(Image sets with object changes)
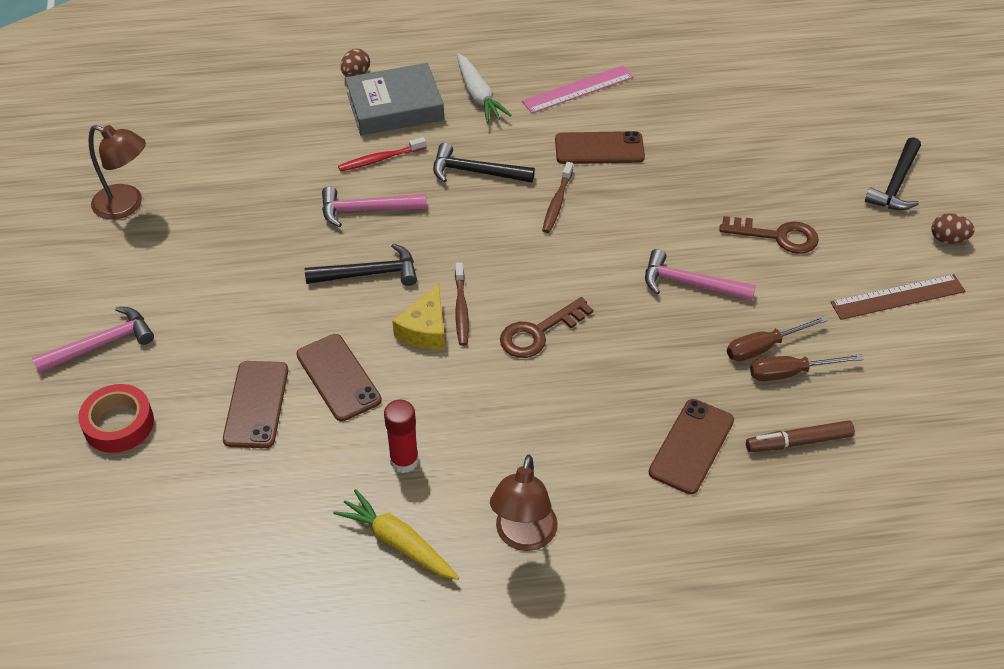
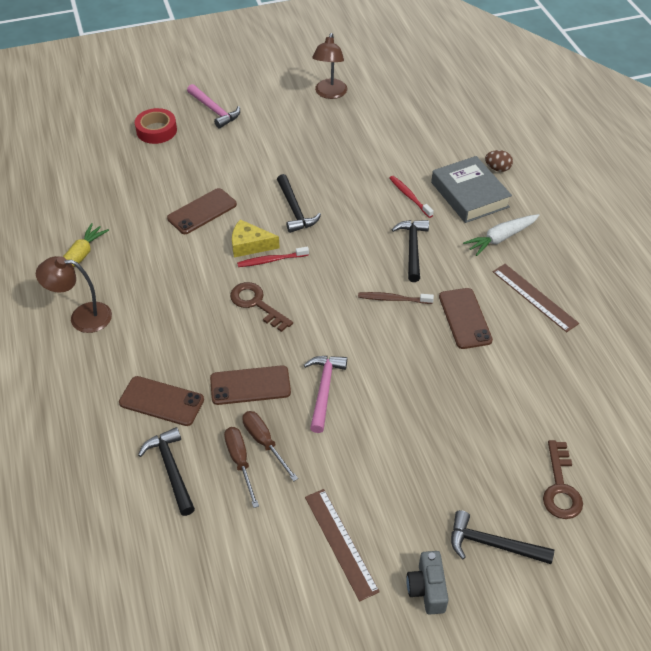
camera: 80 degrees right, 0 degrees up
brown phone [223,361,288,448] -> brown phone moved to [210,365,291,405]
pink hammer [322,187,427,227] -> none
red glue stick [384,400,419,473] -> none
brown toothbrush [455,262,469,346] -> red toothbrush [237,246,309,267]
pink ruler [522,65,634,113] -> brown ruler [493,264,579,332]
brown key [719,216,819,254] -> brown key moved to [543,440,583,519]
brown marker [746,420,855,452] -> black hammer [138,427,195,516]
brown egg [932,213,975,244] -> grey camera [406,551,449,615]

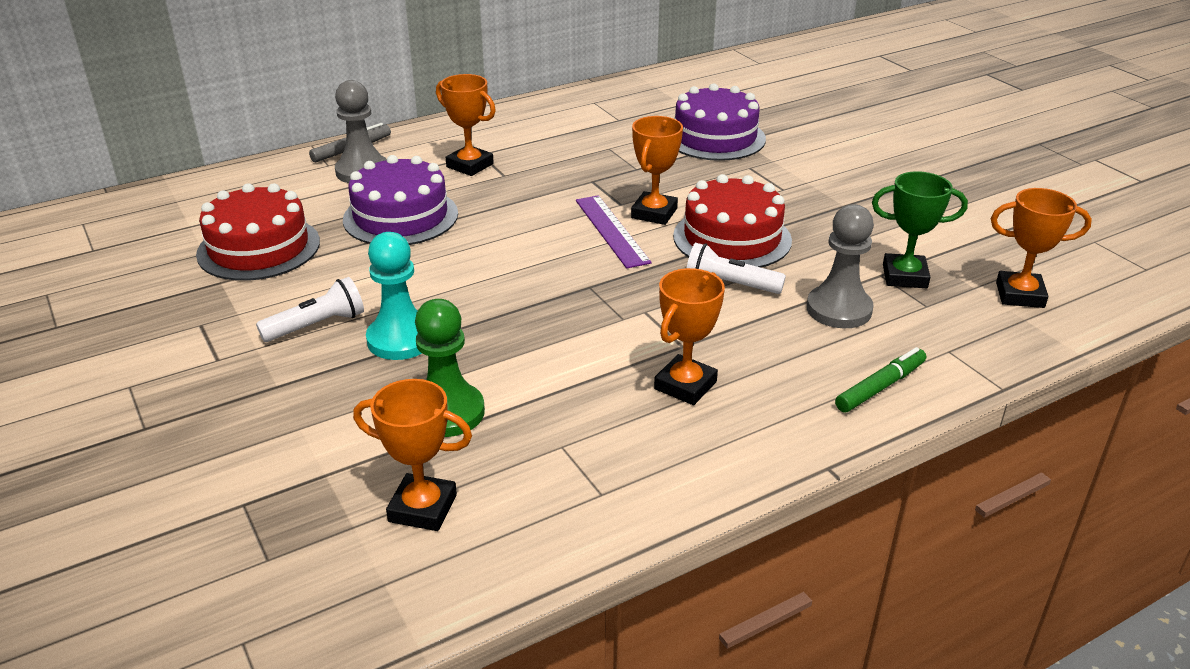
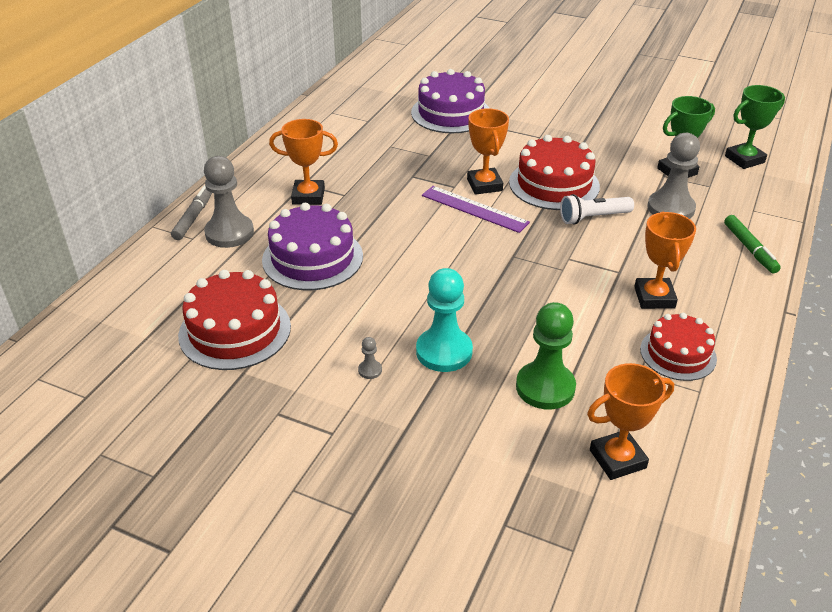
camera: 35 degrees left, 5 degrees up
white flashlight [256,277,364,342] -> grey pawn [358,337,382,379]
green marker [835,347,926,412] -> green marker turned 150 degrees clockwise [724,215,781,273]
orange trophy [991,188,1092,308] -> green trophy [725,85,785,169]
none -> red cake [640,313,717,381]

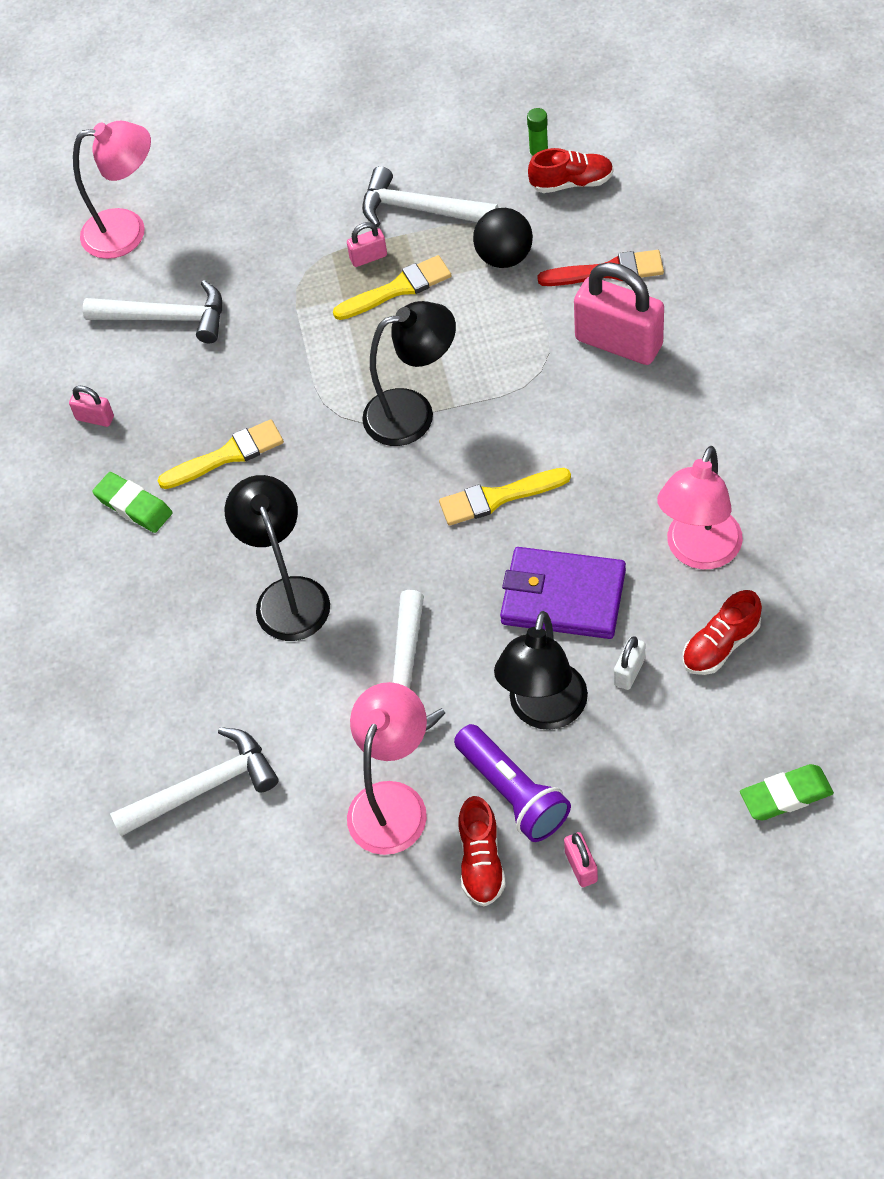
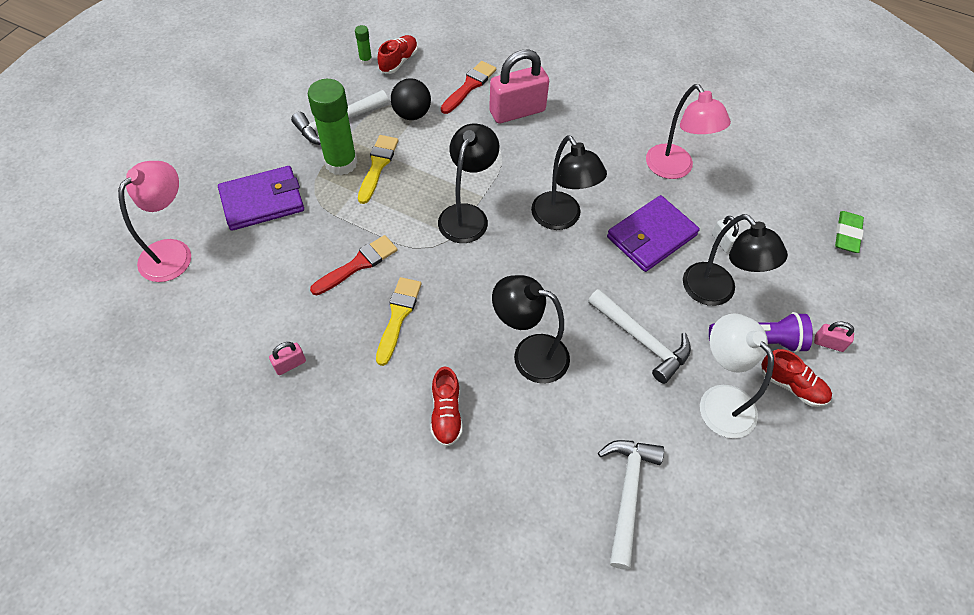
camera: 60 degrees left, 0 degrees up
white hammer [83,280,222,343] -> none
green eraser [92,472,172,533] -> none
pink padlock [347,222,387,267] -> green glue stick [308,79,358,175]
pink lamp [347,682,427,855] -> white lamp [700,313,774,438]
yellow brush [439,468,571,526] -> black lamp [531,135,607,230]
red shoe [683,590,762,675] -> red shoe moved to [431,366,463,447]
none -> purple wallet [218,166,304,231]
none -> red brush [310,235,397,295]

Problem to work on: Pull every line containing "moved" from the entries above and copy it.

Answer for this exercise:
brown phone [223,361,288,448] -> brown phone moved to [210,365,291,405]
brown key [719,216,819,254] -> brown key moved to [543,440,583,519]
red shoe [683,590,762,675] -> red shoe moved to [431,366,463,447]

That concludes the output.